Your response should be an exact reproduction of the data below, beginning at the line containing "green bowl: 2 -> 3" and ending with the final line.

== Segment start ==

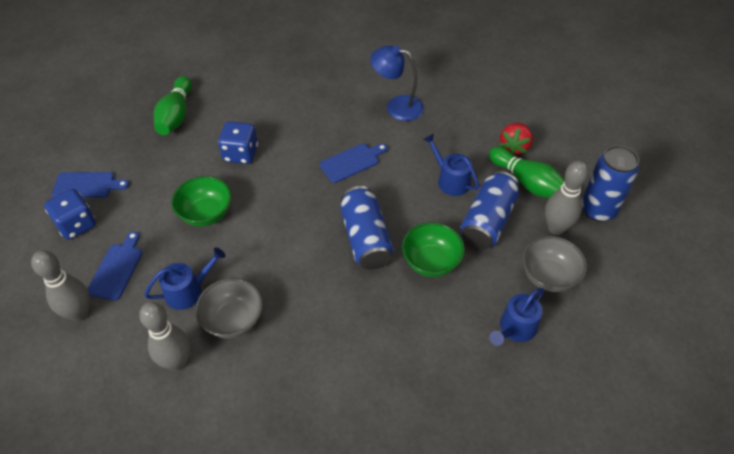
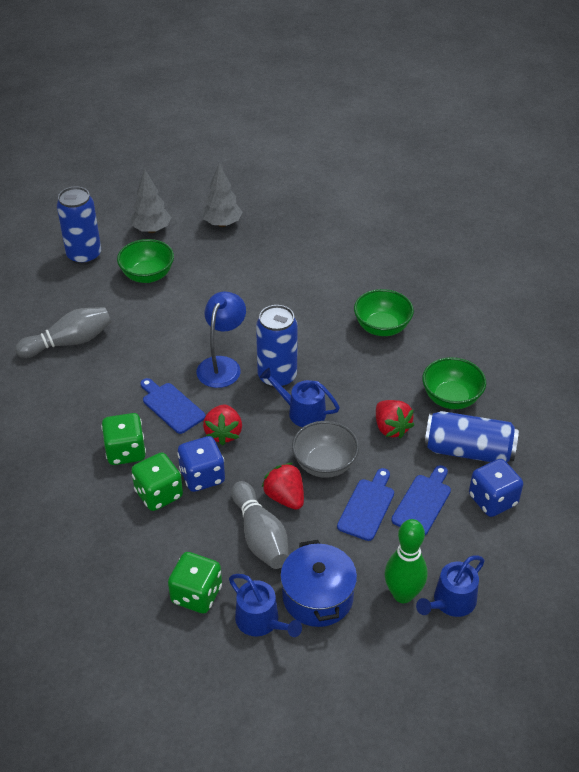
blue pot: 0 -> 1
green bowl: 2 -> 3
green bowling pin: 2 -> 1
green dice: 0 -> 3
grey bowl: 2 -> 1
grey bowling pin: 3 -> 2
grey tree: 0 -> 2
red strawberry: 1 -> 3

== Segment end ==

## RESPONSE
green bowl: 2 -> 3
green bowling pin: 2 -> 1
green dice: 0 -> 3
grey bowl: 2 -> 1
grey bowling pin: 3 -> 2
grey tree: 0 -> 2
red strawberry: 1 -> 3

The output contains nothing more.